→ DATA LISTING:
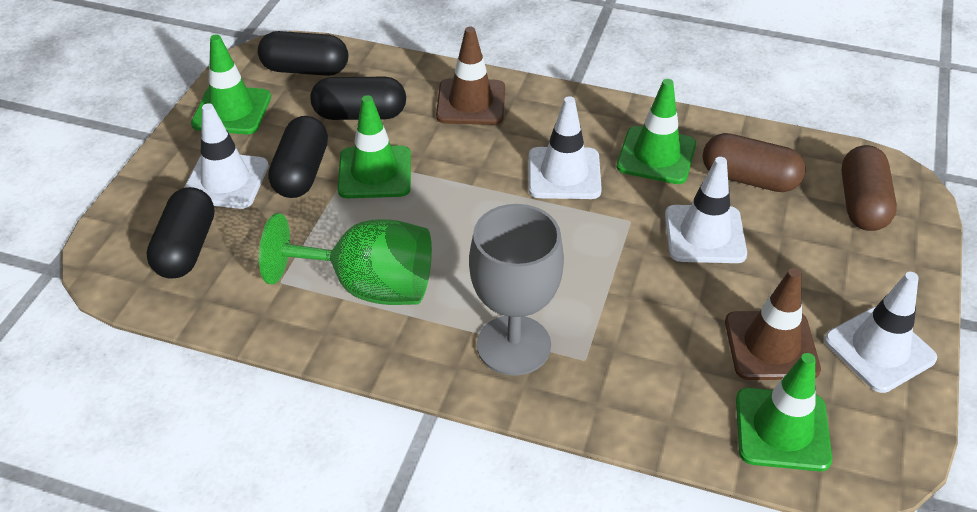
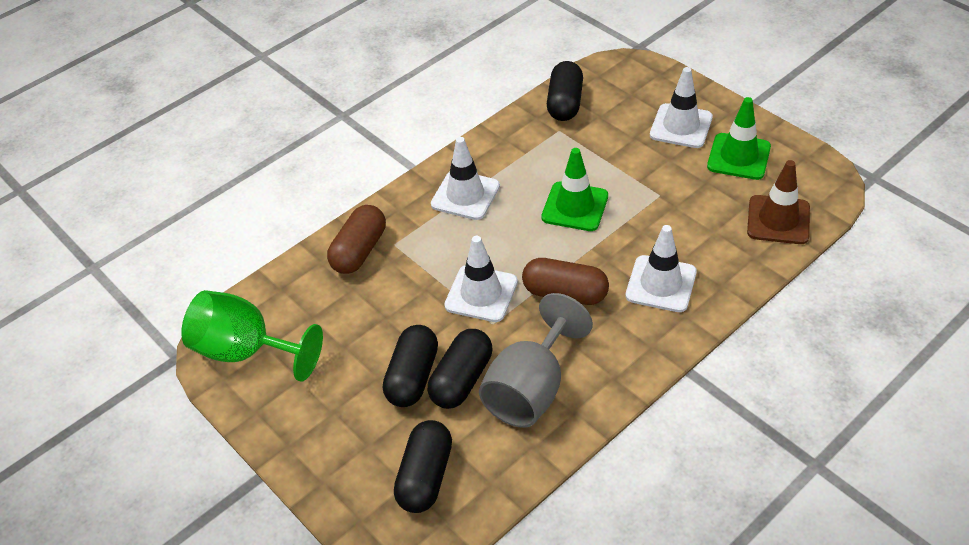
brown traffic cone: 2 -> 1
green traffic cone: 4 -> 2

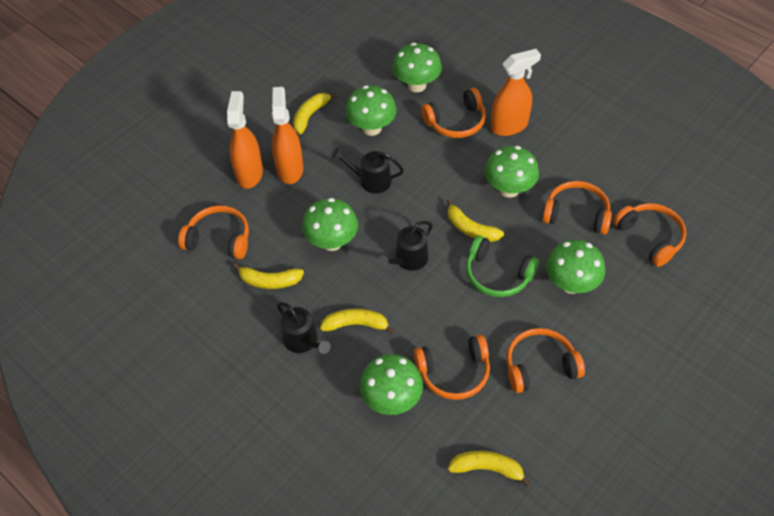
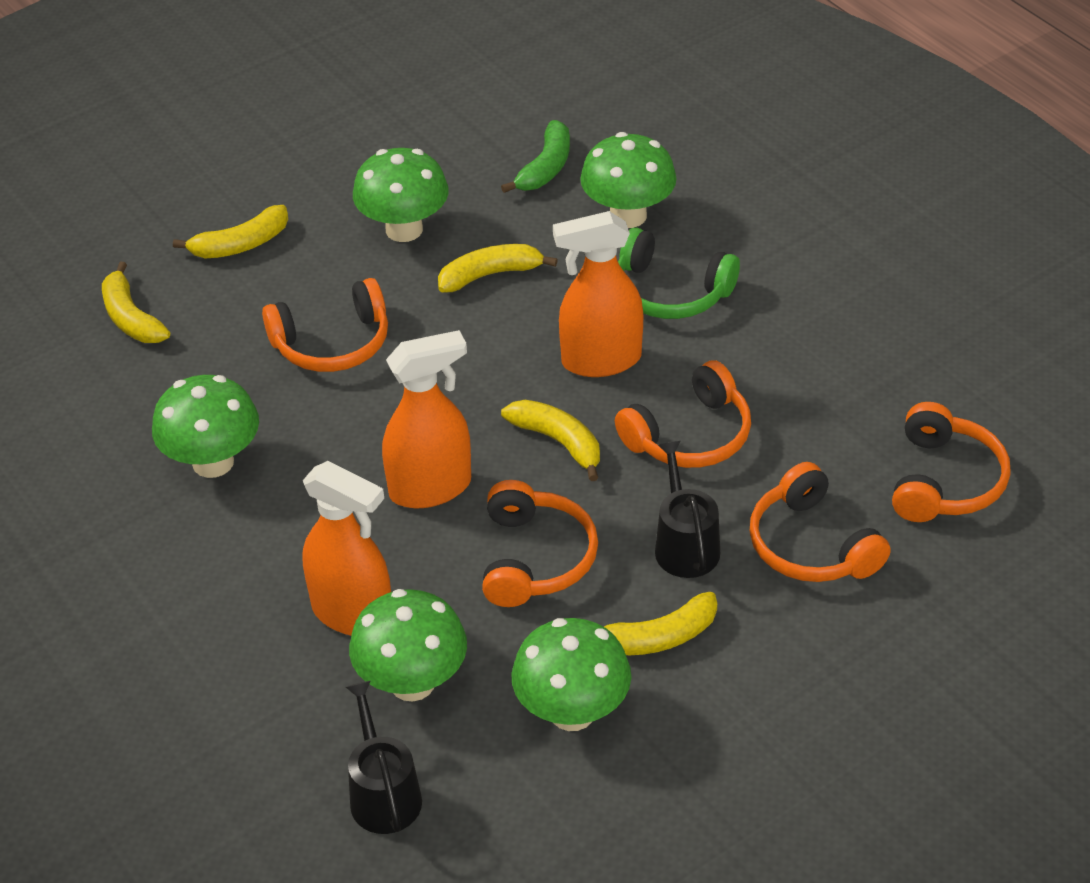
black watering can: 3 -> 2
green banana: 0 -> 1
green mushroom: 6 -> 5
orange headphones: 6 -> 5

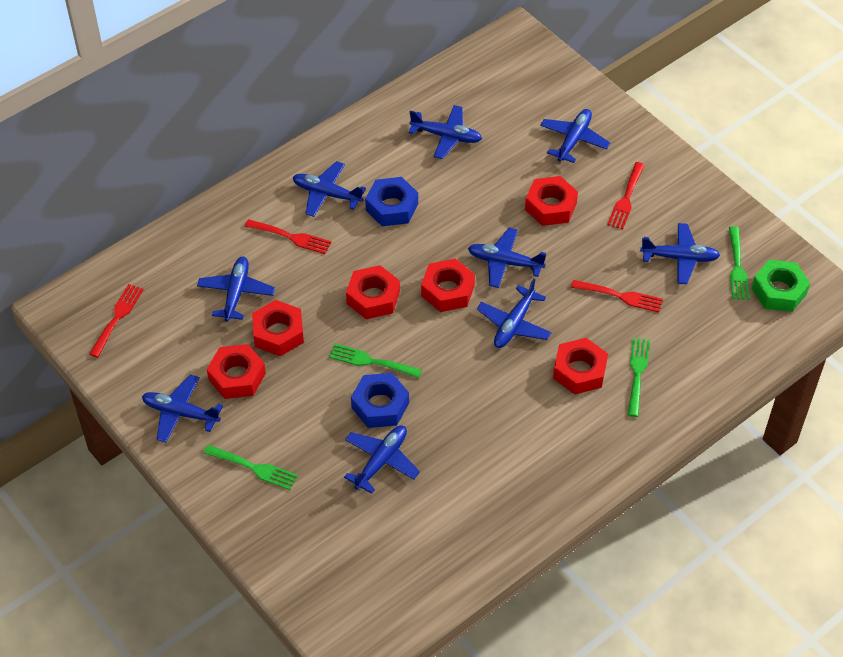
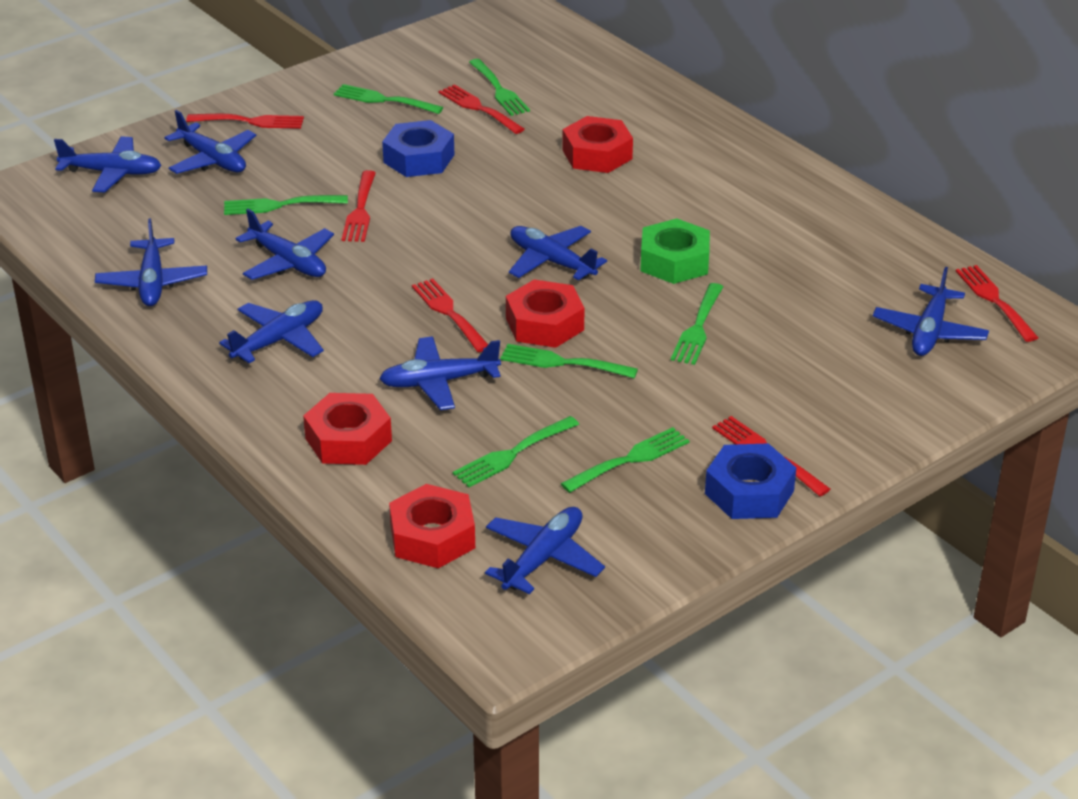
green fork: 4 -> 7
red fork: 4 -> 6
red nut: 6 -> 4

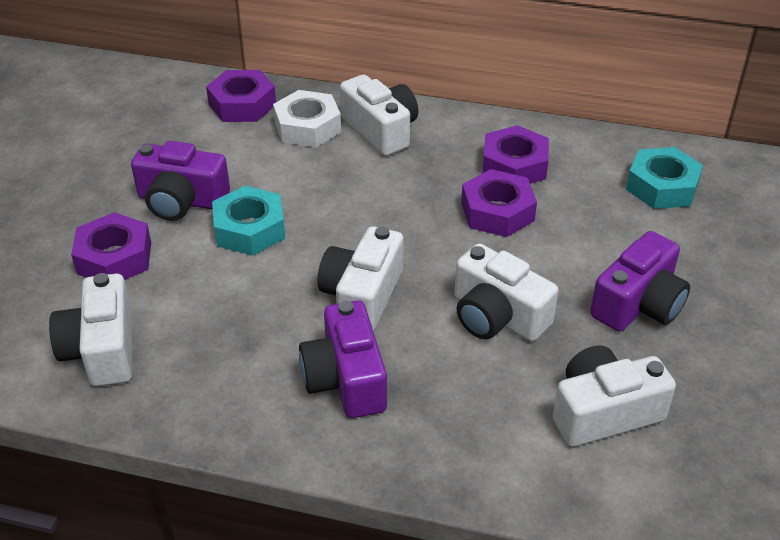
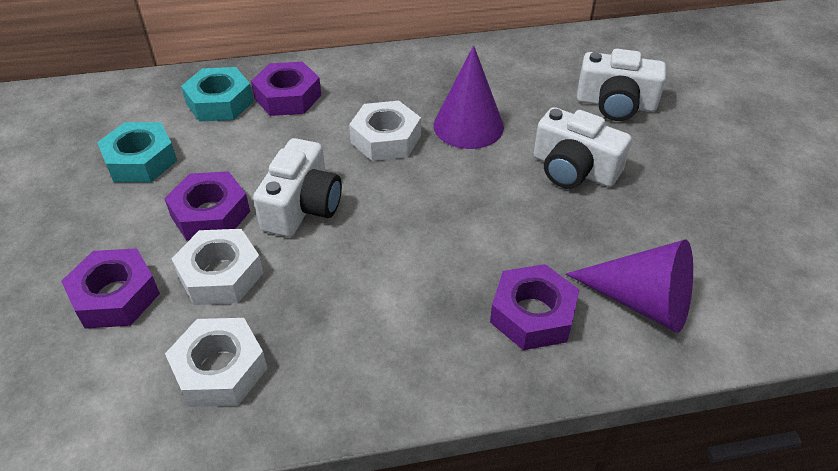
purple camera: 3 -> 0
purple cone: 0 -> 2
white camera: 5 -> 3
white nut: 1 -> 3

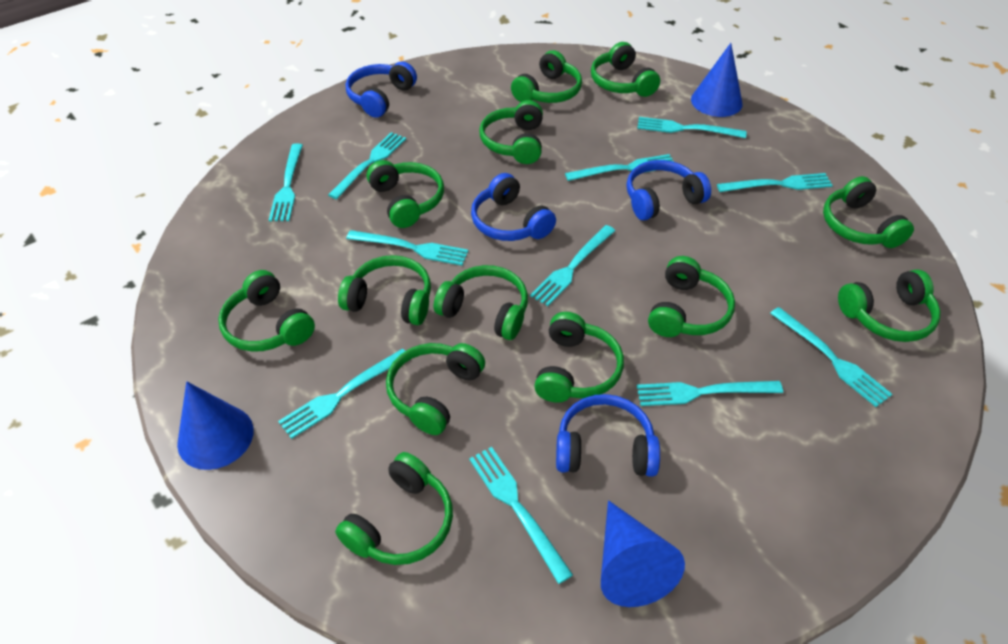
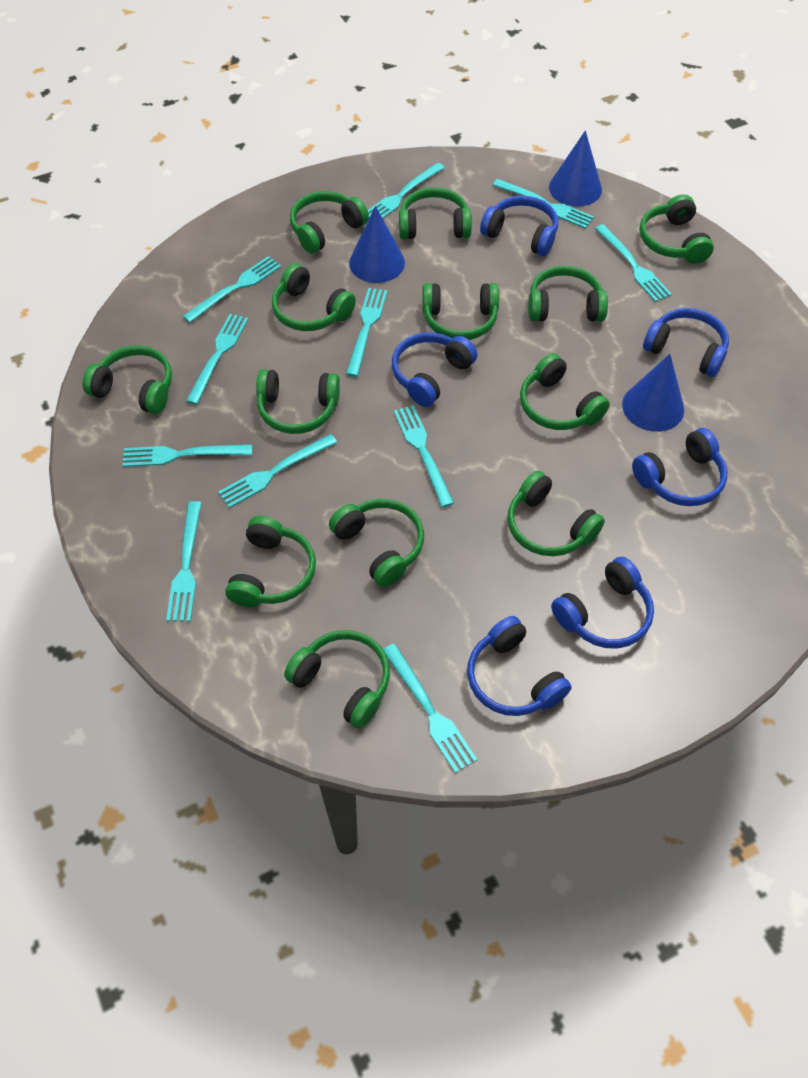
blue headphones: 4 -> 6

→ WHAT YOU ARE ASKED TO DO:
Among the lines above, find those with the word "green" and list them.

→ RESPONSE FOR THIS EXERCISE:
green traffic cone: 4 -> 2
green banana: 0 -> 1
green mushroom: 6 -> 5
green fork: 4 -> 7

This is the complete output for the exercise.